> _Assigned task_
Return, word for word, every line starting at the line with "TFT pin DC: D3 -> D9" and ending at the final line of the entries; skip the pictures.

> _The input_

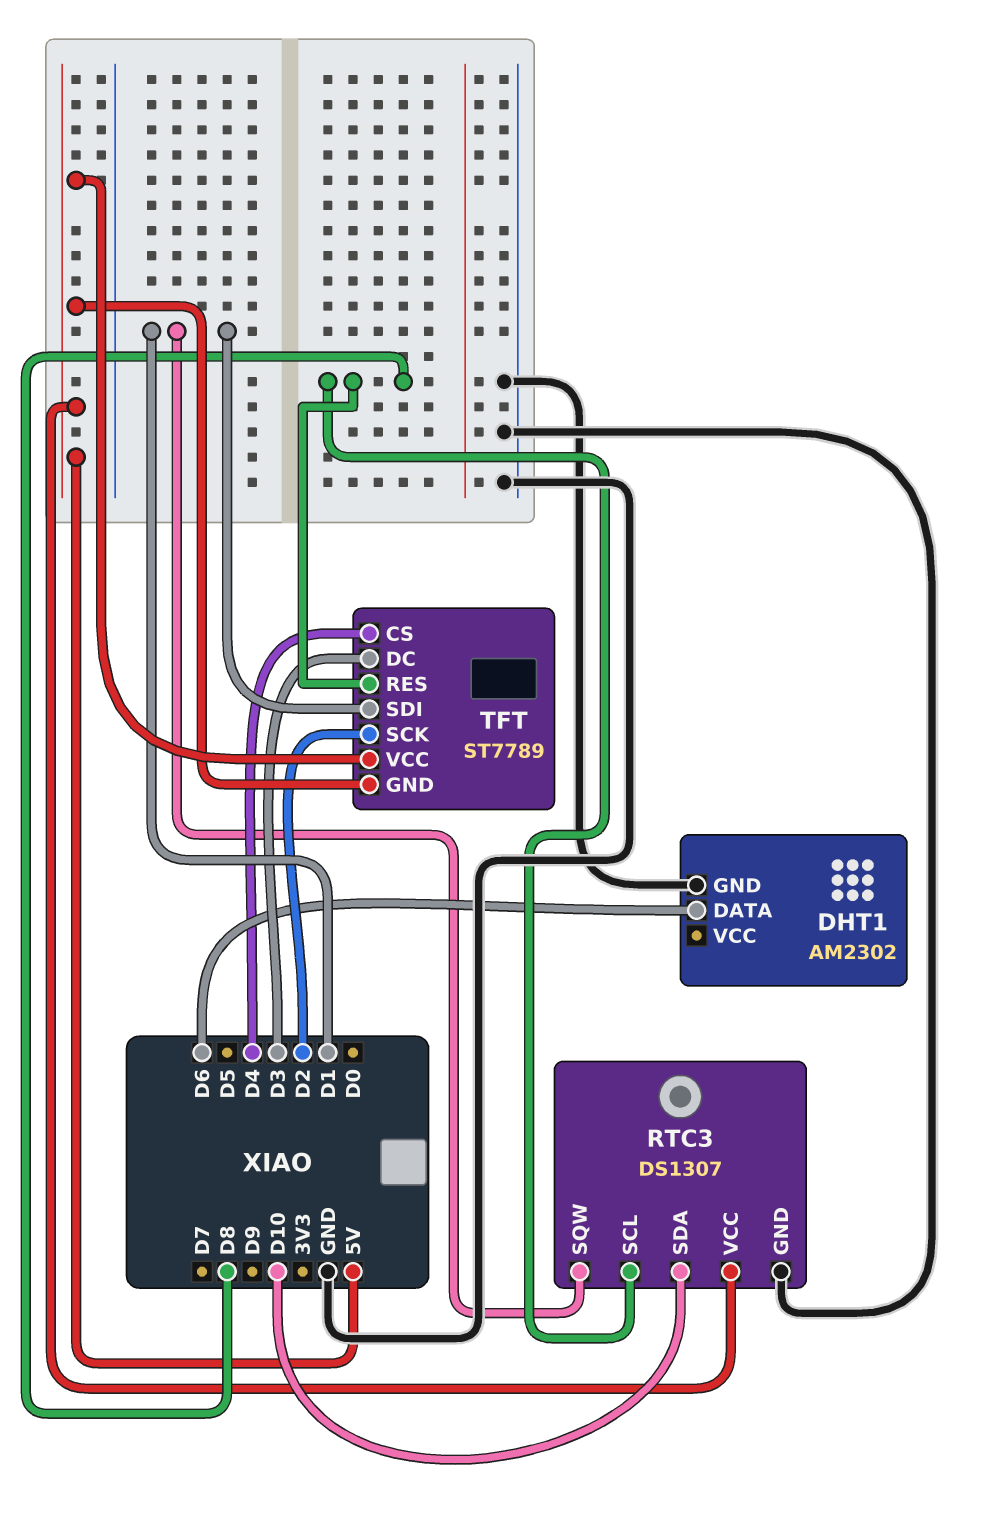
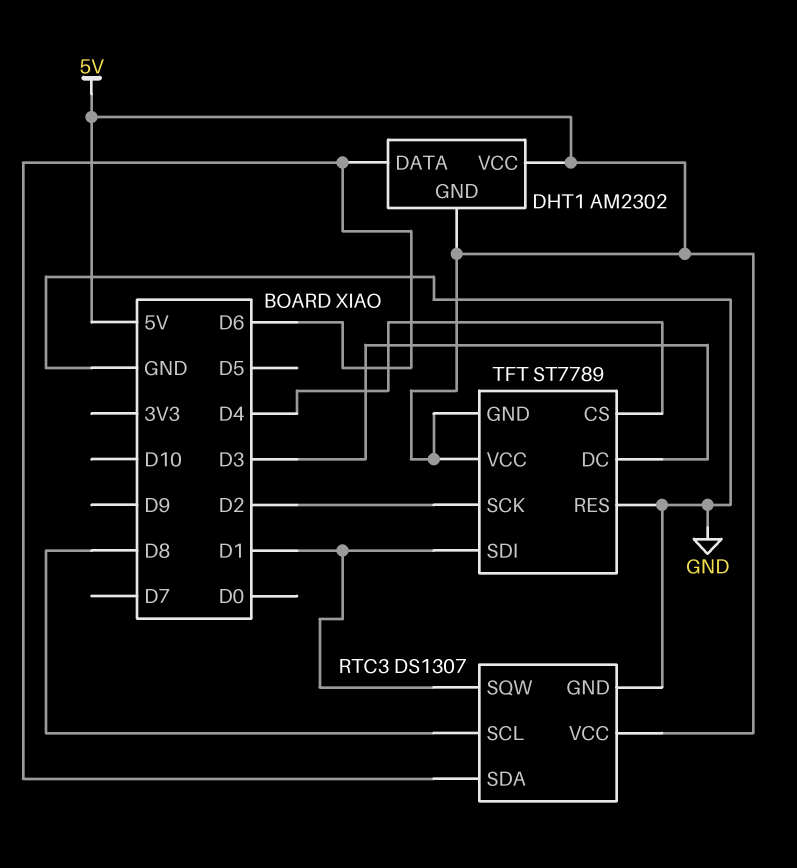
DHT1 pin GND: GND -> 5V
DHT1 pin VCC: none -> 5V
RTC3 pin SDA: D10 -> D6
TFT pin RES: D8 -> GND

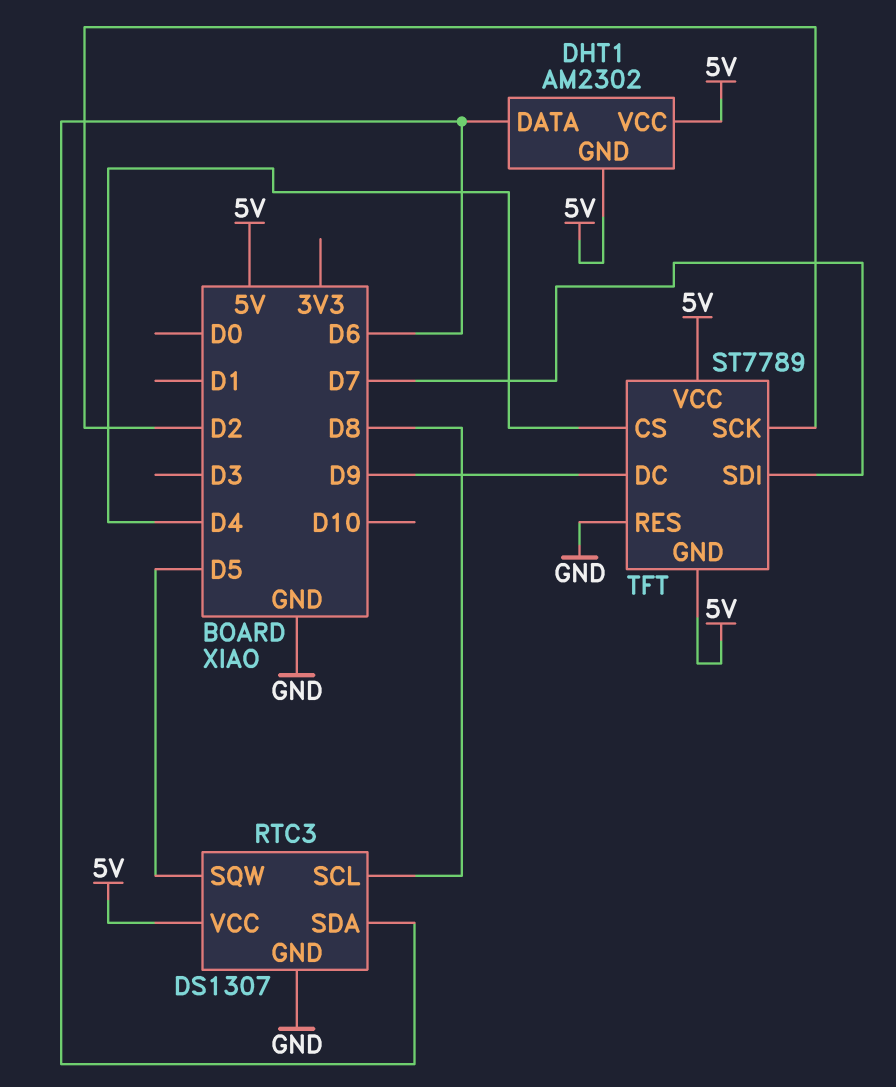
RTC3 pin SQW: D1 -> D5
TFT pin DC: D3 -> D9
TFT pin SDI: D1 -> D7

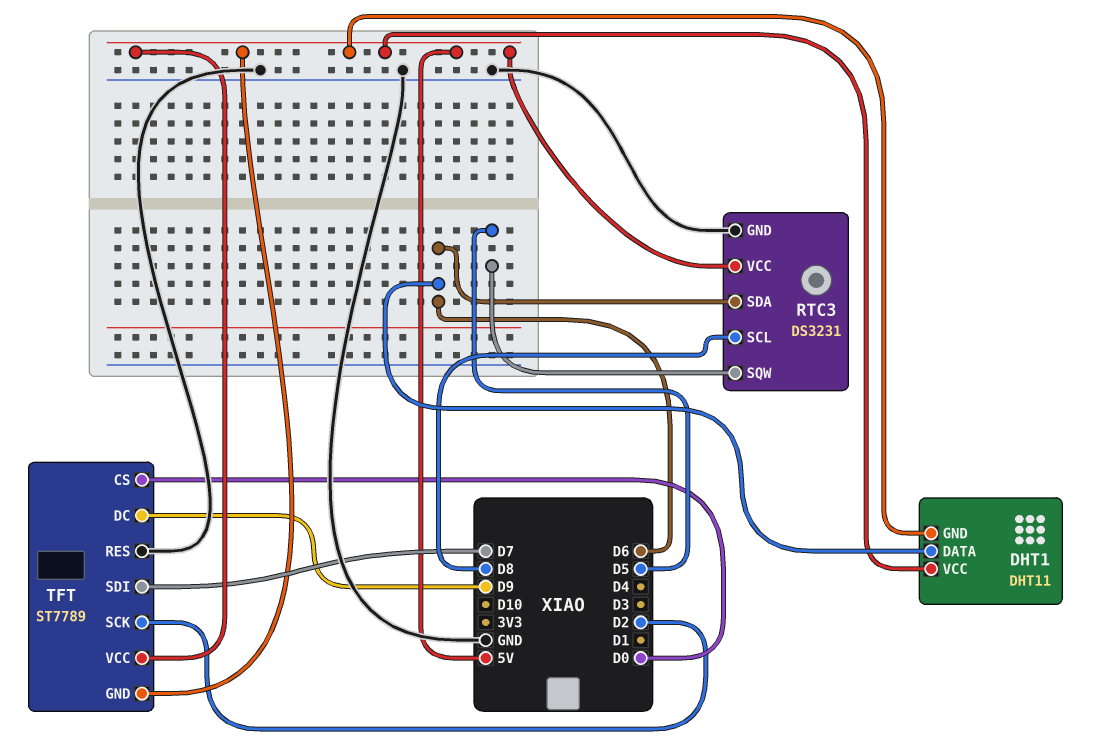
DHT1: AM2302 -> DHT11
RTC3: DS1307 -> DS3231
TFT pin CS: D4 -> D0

> _Task answer_
TFT pin DC: D3 -> D9
TFT pin SDI: D1 -> D7

DHT1: AM2302 -> DHT11
RTC3: DS1307 -> DS3231
TFT pin CS: D4 -> D0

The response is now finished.